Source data
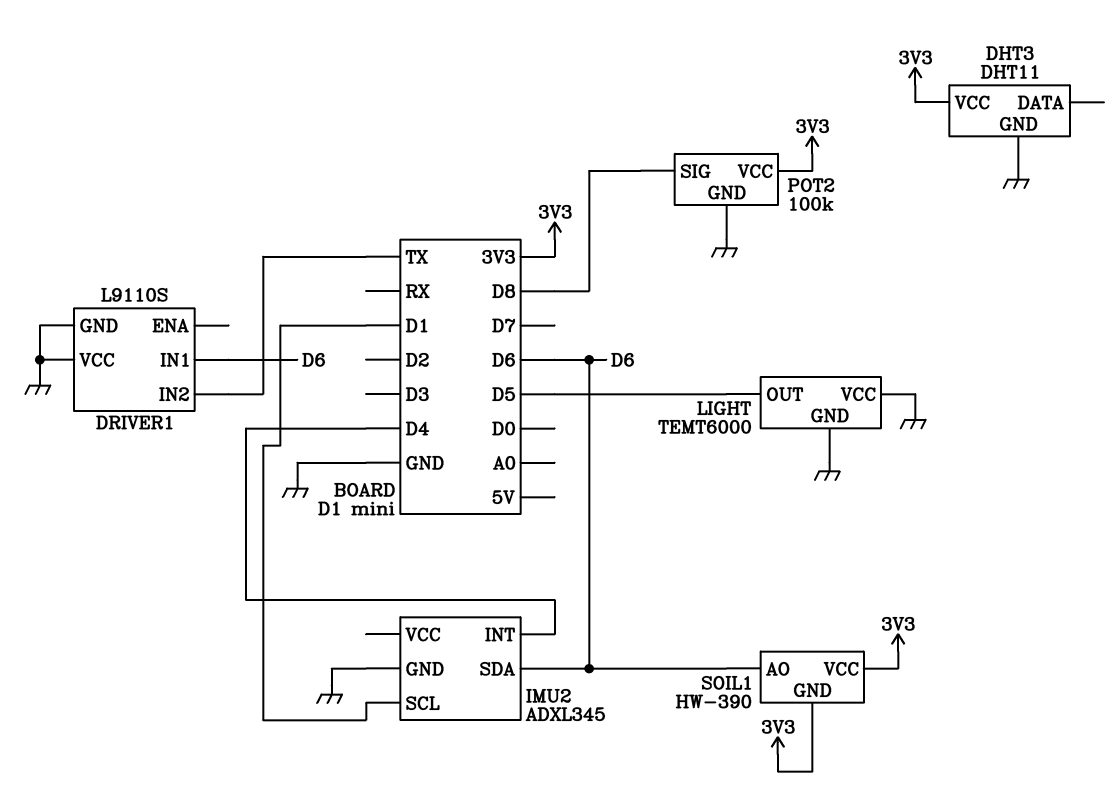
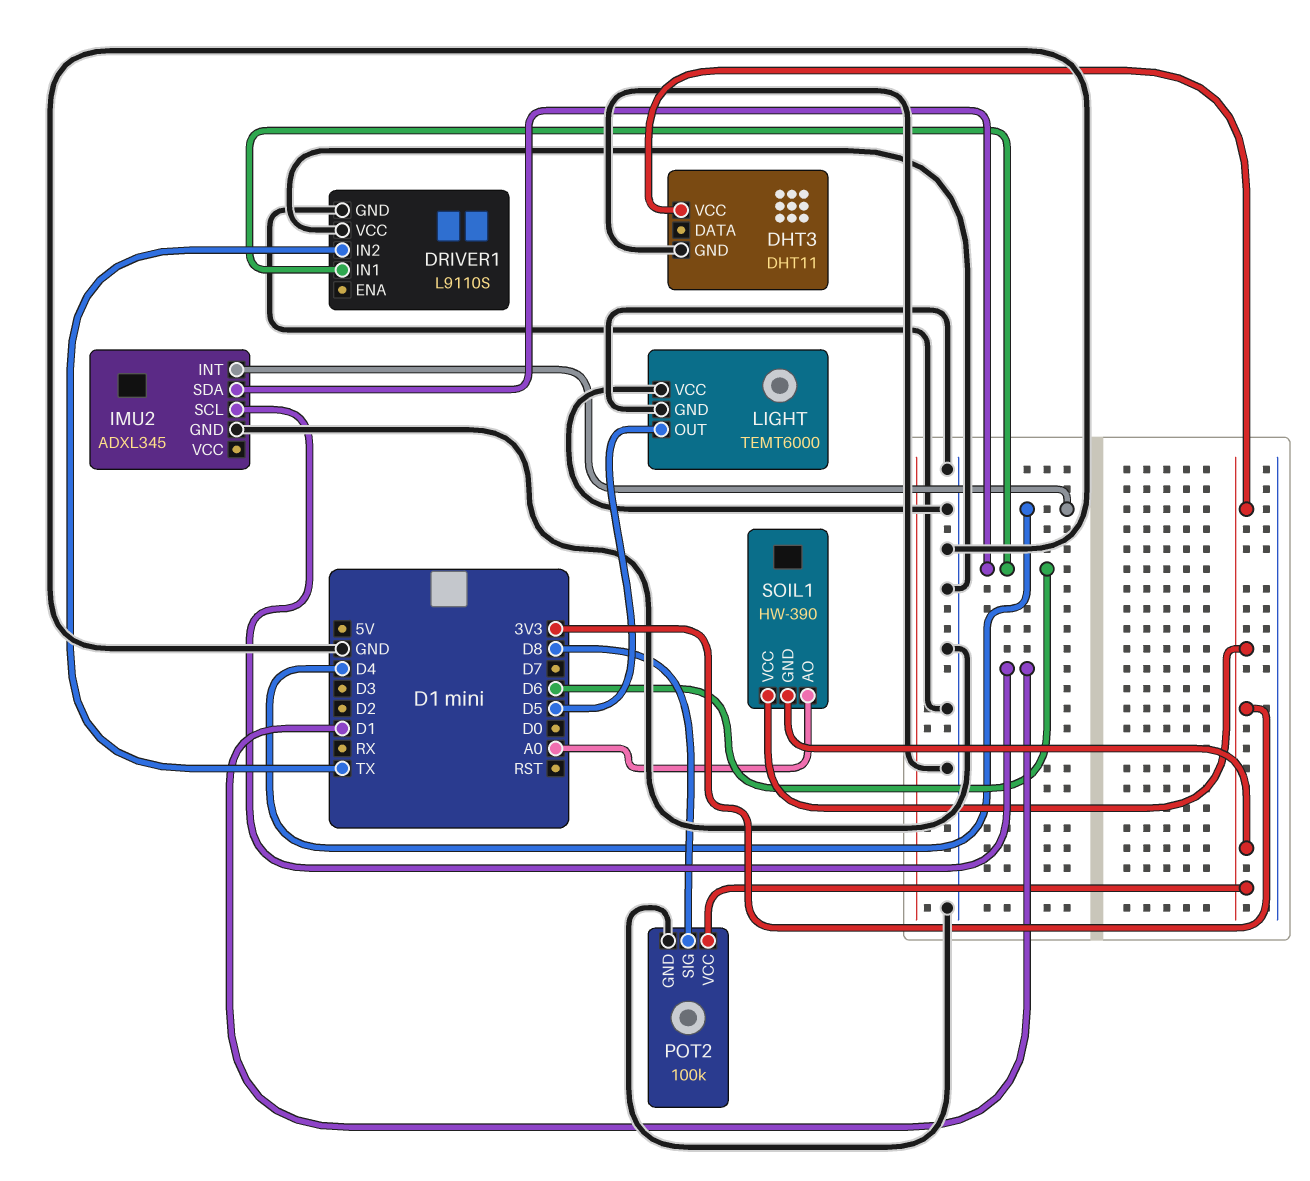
SOIL1 pin AO: D6 -> A0

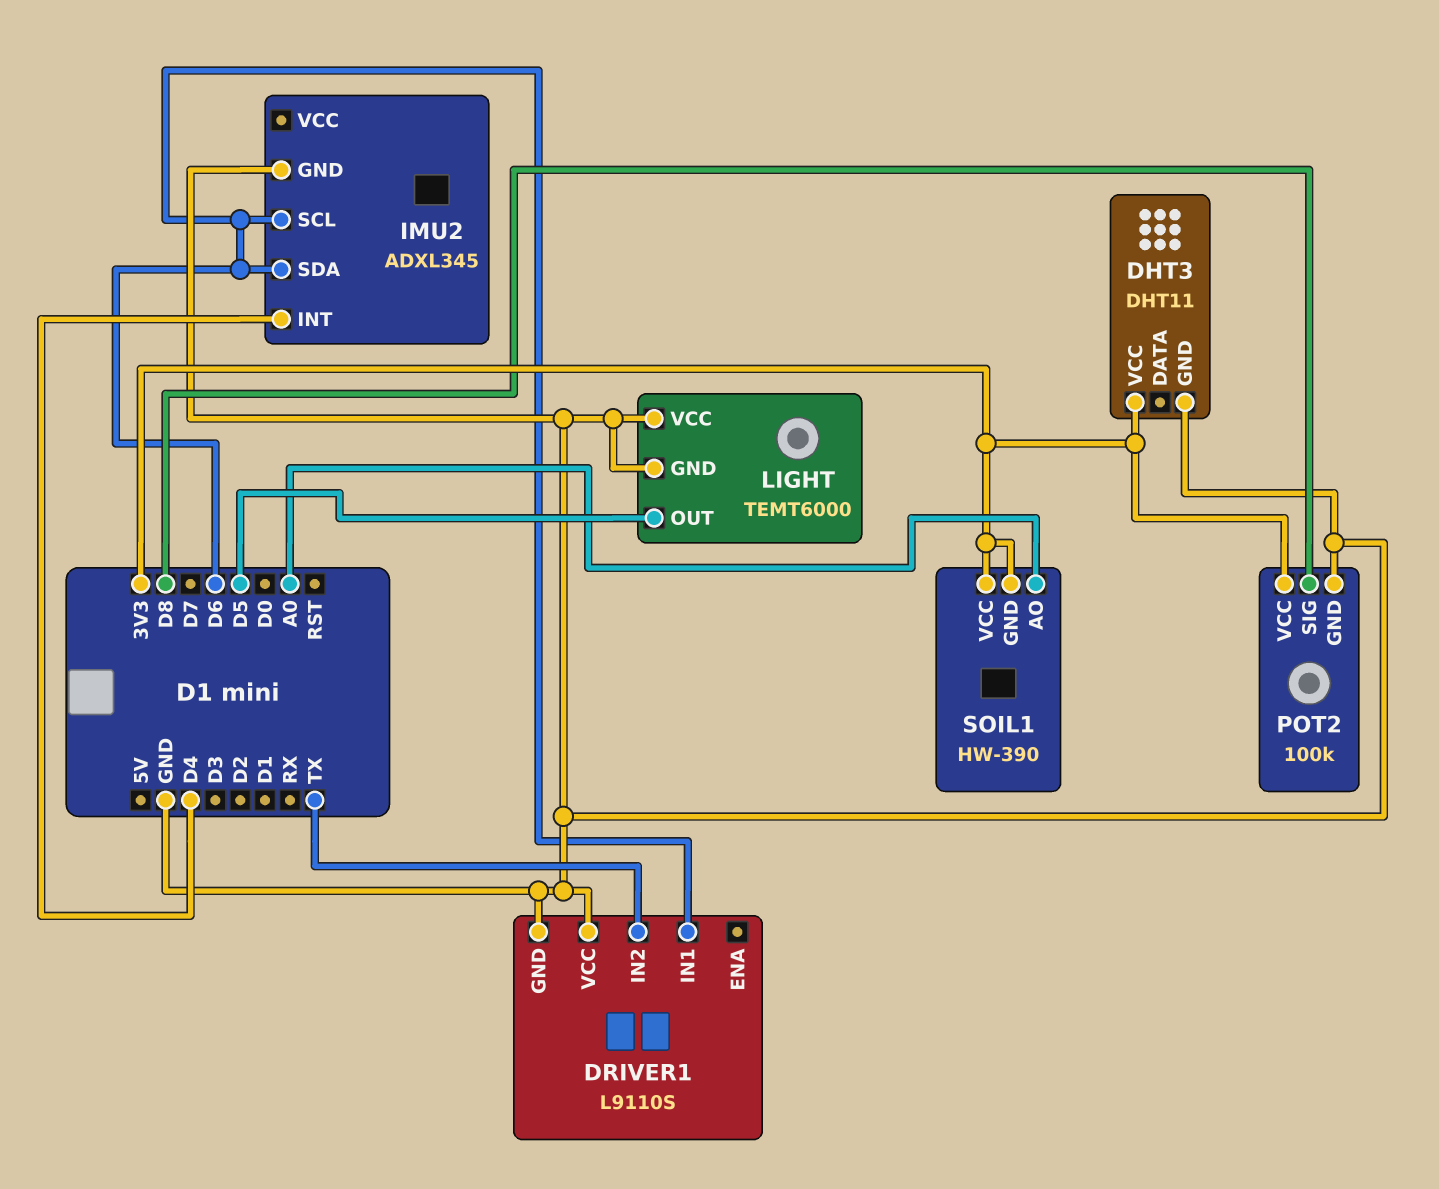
IMU2 pin SCL: D1 -> D6

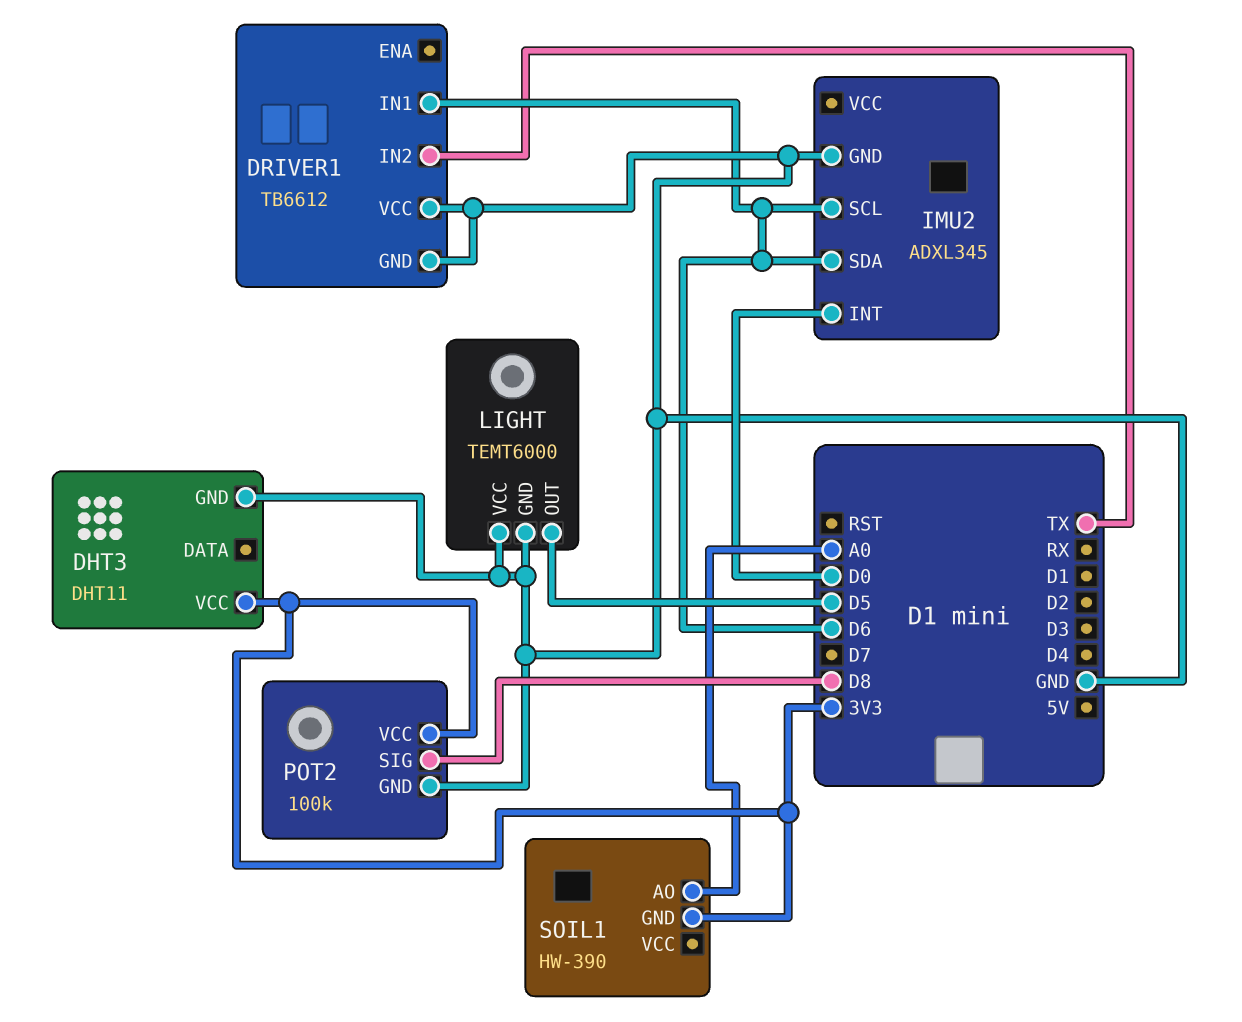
DRIVER1: L9110S -> TB6612
IMU2 pin INT: D4 -> D0
SOIL1 pin VCC: 3V3 -> none

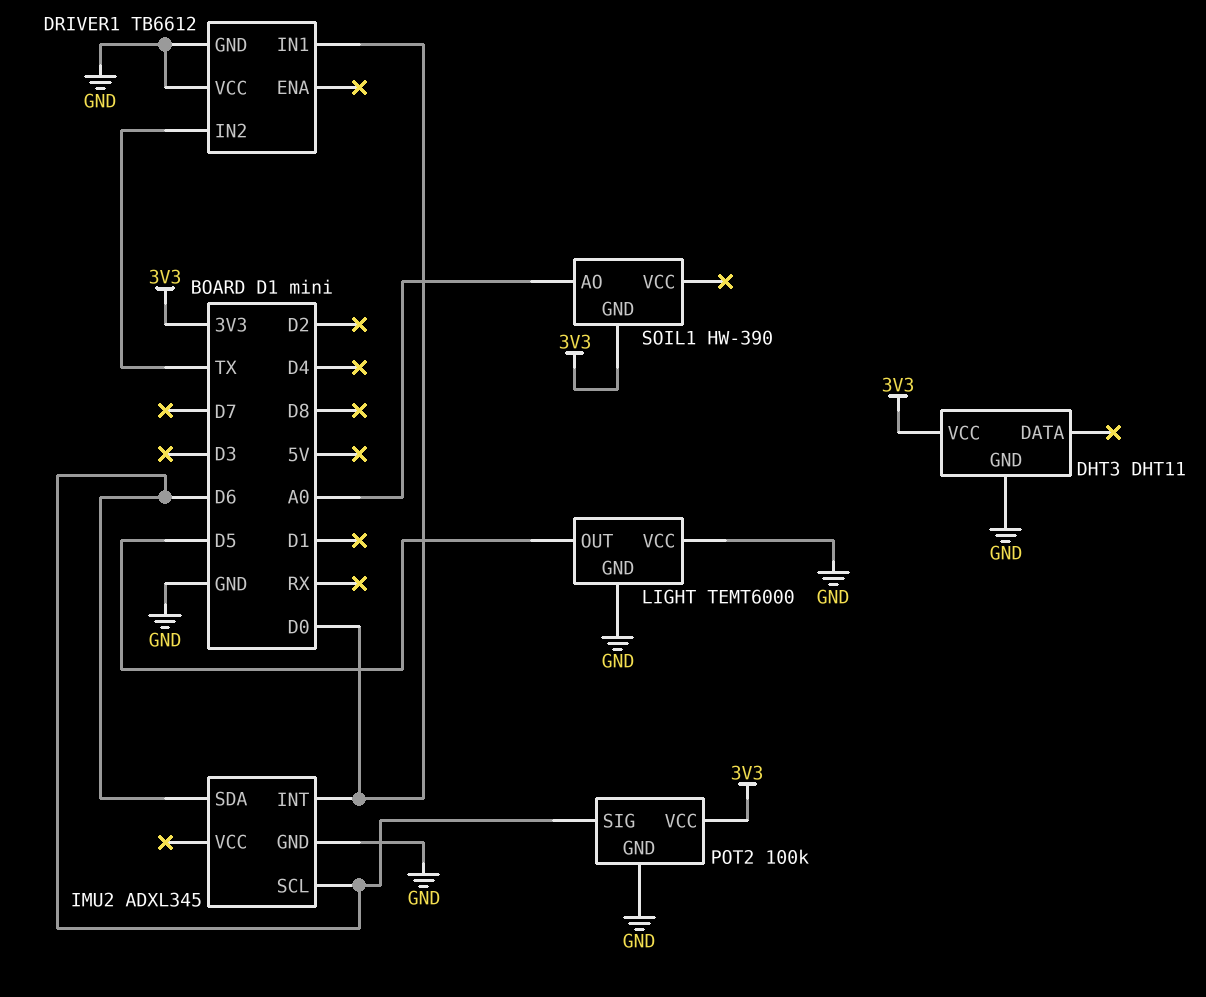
DRIVER1 pin IN1: D6 -> D0
POT2 pin SIG: D8 -> D6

Exercise
Would you set down every line of the data above exactly, skipping the pictures?

Exercise output
SOIL1 pin AO: D6 -> A0

IMU2 pin SCL: D1 -> D6

DRIVER1: L9110S -> TB6612
IMU2 pin INT: D4 -> D0
SOIL1 pin VCC: 3V3 -> none

DRIVER1 pin IN1: D6 -> D0
POT2 pin SIG: D8 -> D6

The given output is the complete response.